- _REQUIRED WORK_:
Set down the data again exactly. Pictures are not part of the copy.

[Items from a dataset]
---

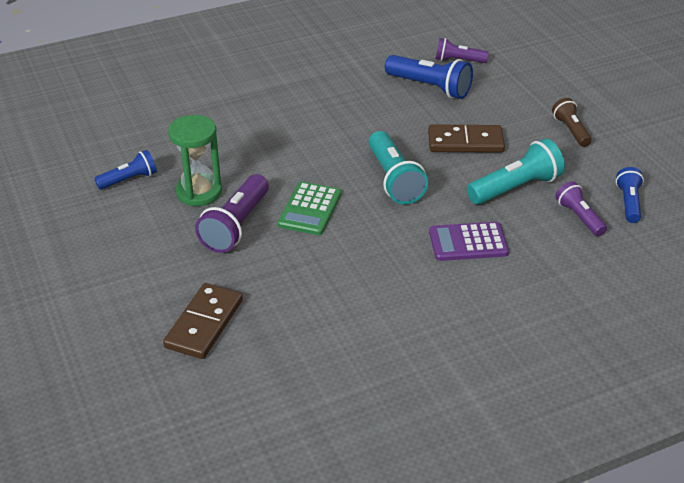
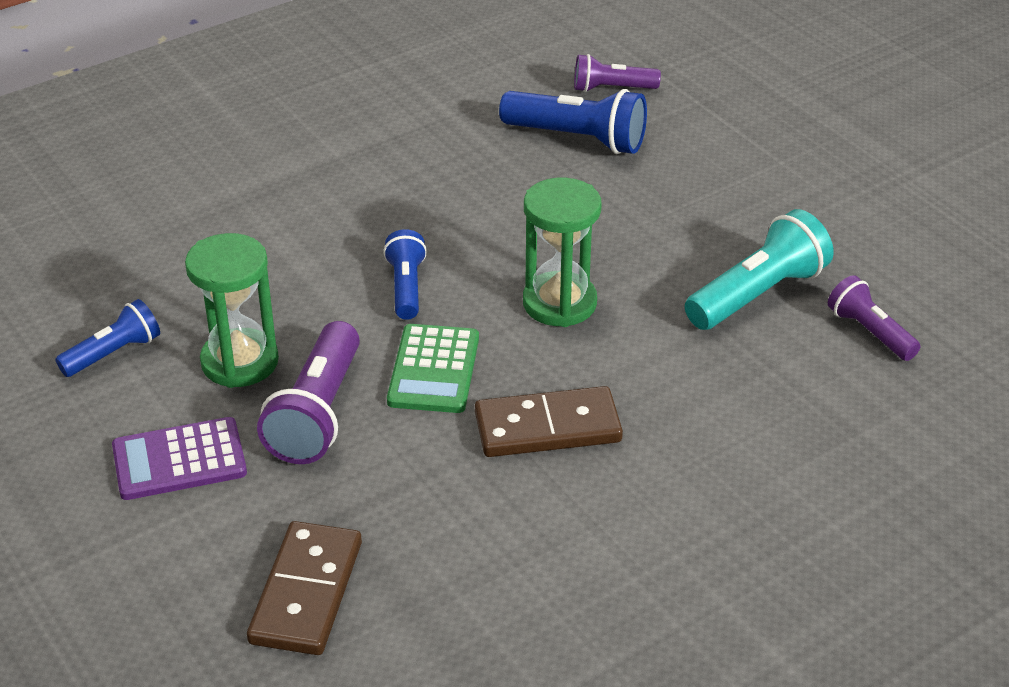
camera: 10 degrees left, 0 degrees up
(394, 180) = (559, 303): turquoise flashlight -> green hourglass
(465, 142) = (658, 226): brown domino -> brown domino (547, 428)
(468, 242) = (706, 396): purple calculator -> purple calculator (179, 460)
(571, 130) = (819, 188): brown flashlight -> none
(628, 203) = (940, 299): blue flashlight -> blue flashlight (406, 287)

---

- _RESULT FOR THIS EXERCISE_:
camera: 10 degrees left, 0 degrees up
(394, 180) = (559, 303): turquoise flashlight -> green hourglass
(465, 142) = (658, 226): brown domino -> brown domino (547, 428)
(468, 242) = (706, 396): purple calculator -> purple calculator (179, 460)
(571, 130) = (819, 188): brown flashlight -> none
(628, 203) = (940, 299): blue flashlight -> blue flashlight (406, 287)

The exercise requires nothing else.